[Data under study]
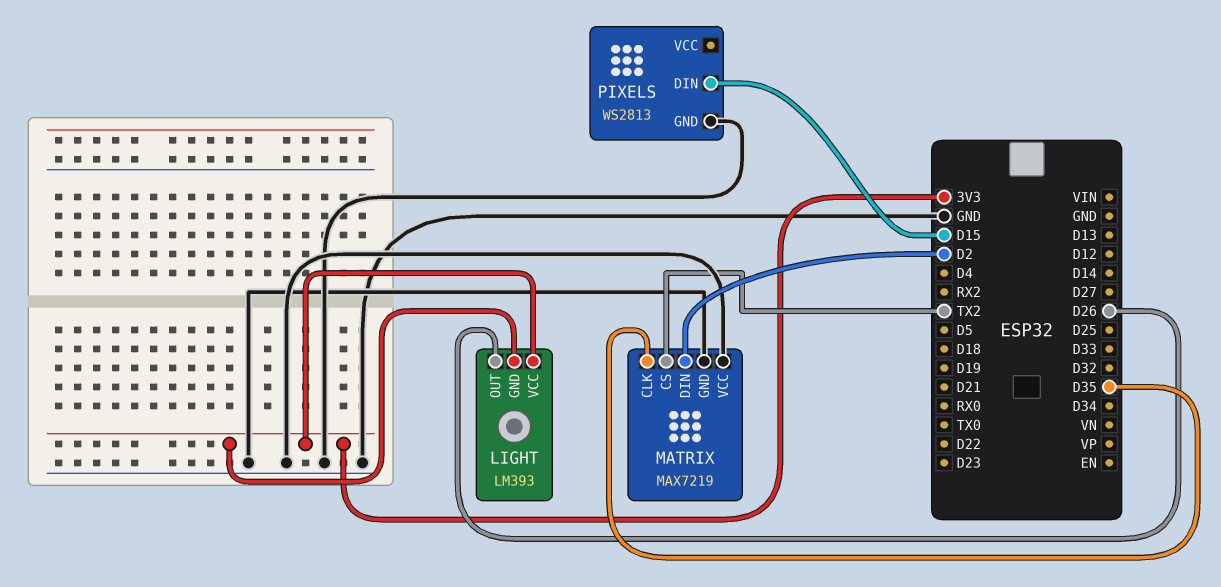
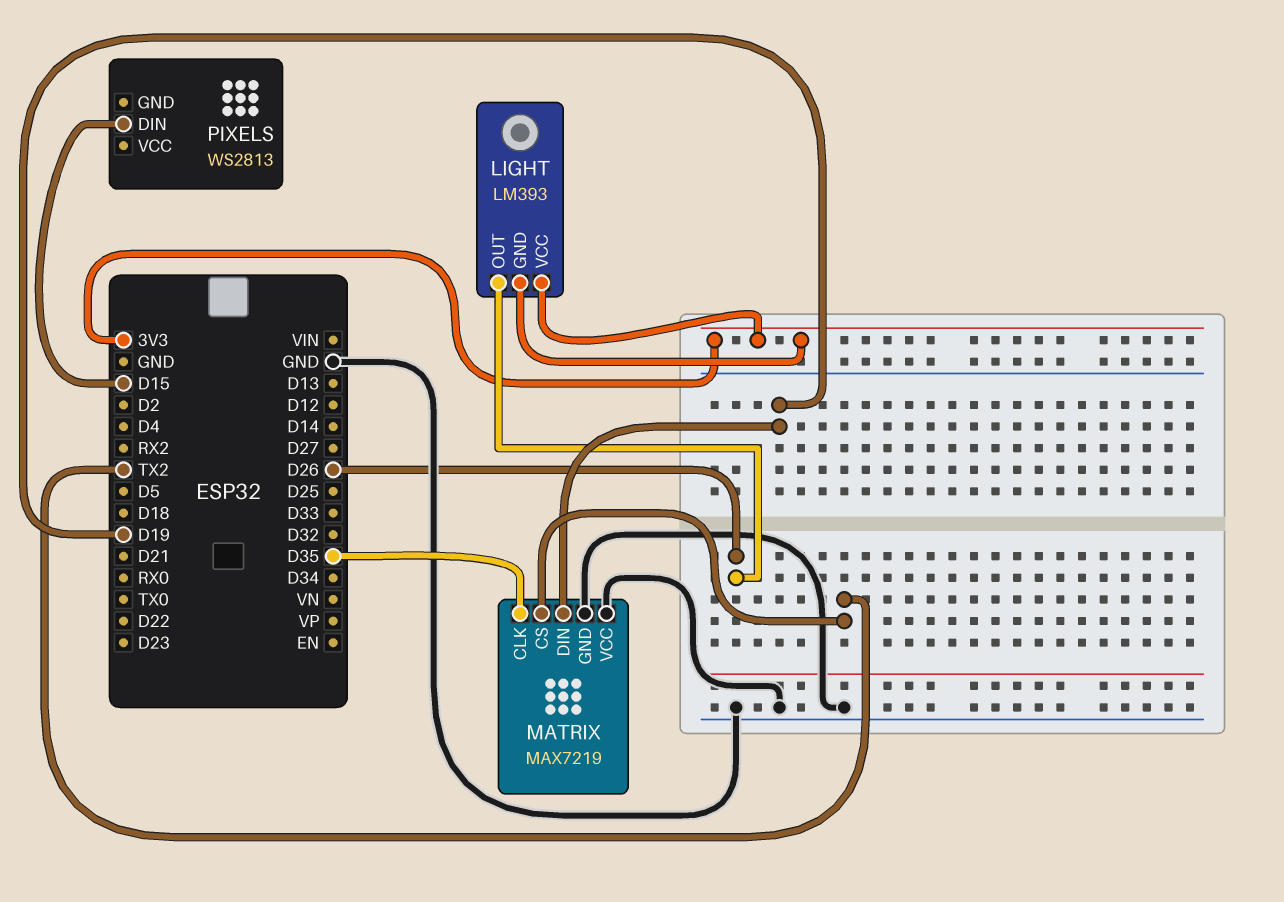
MATRIX pin DIN: D2 -> D19
PIXELS pin GND: GND -> none

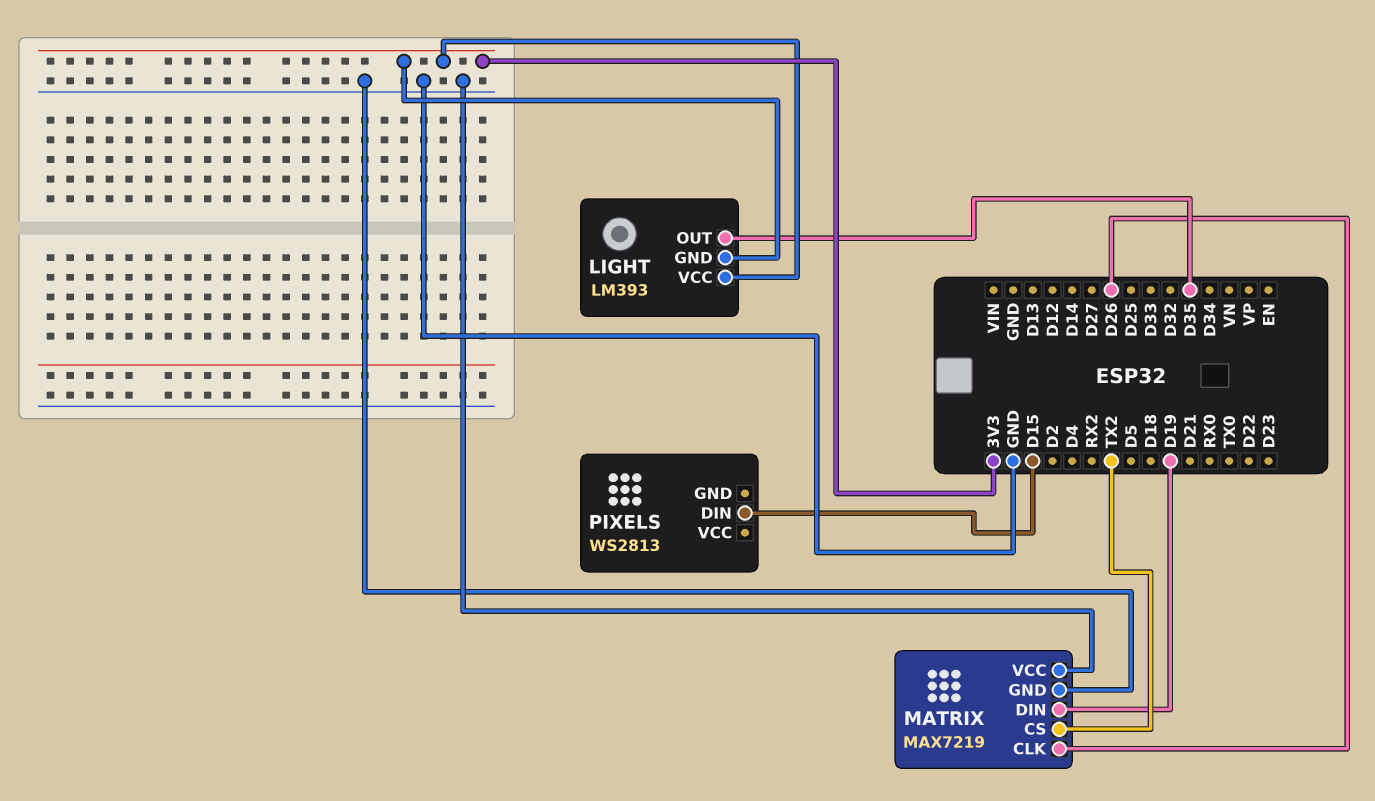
LIGHT pin OUT: D26 -> D35
MATRIX pin CLK: D35 -> D26

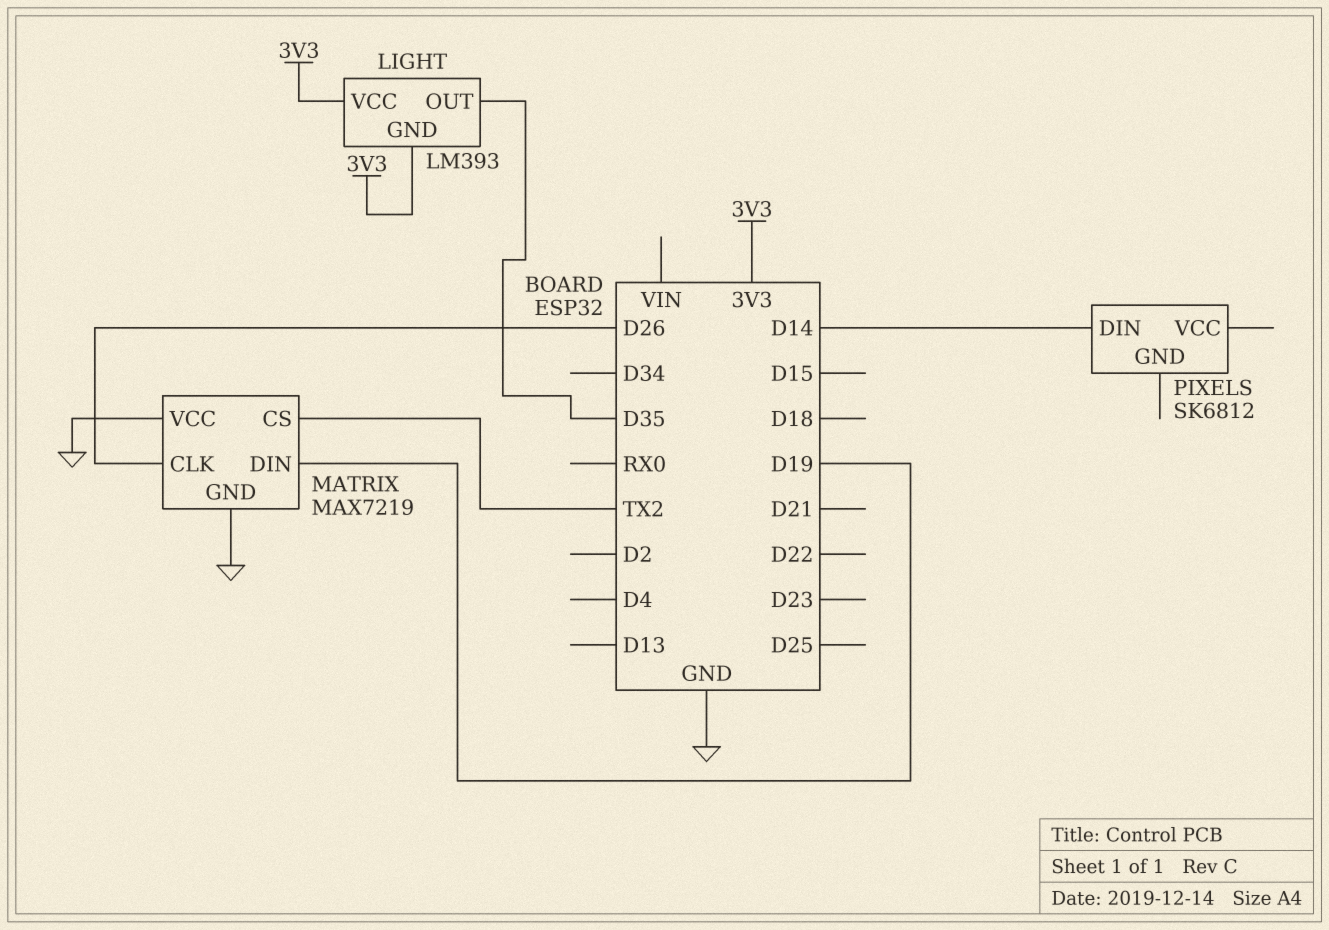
PIXELS: WS2813 -> SK6812
PIXELS pin DIN: D15 -> D14

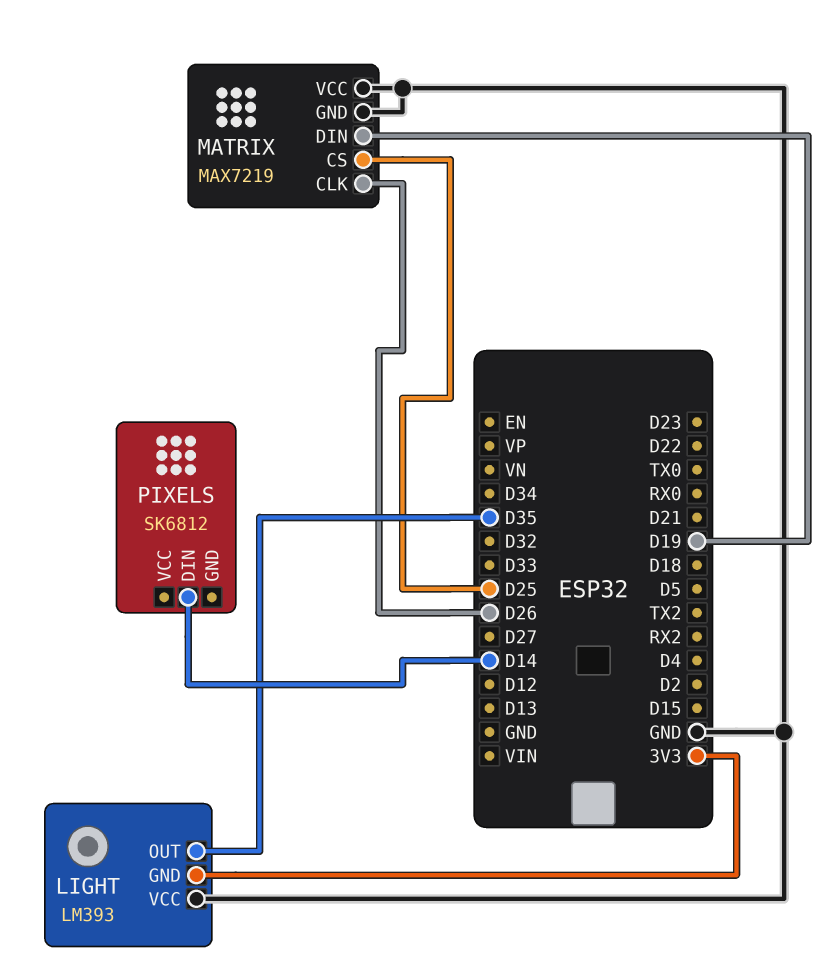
LIGHT pin VCC: 3V3 -> GND
MATRIX pin CS: TX2 -> D25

[Your task]
Starting with the line that contains "LIGHT pin OUT: D26 -> D35" and ending with the last line of the material, every line must be written out exactly; no other lines and no pictures are wanted.

[Answer box]
LIGHT pin OUT: D26 -> D35
MATRIX pin CLK: D35 -> D26

PIXELS: WS2813 -> SK6812
PIXELS pin DIN: D15 -> D14

LIGHT pin VCC: 3V3 -> GND
MATRIX pin CS: TX2 -> D25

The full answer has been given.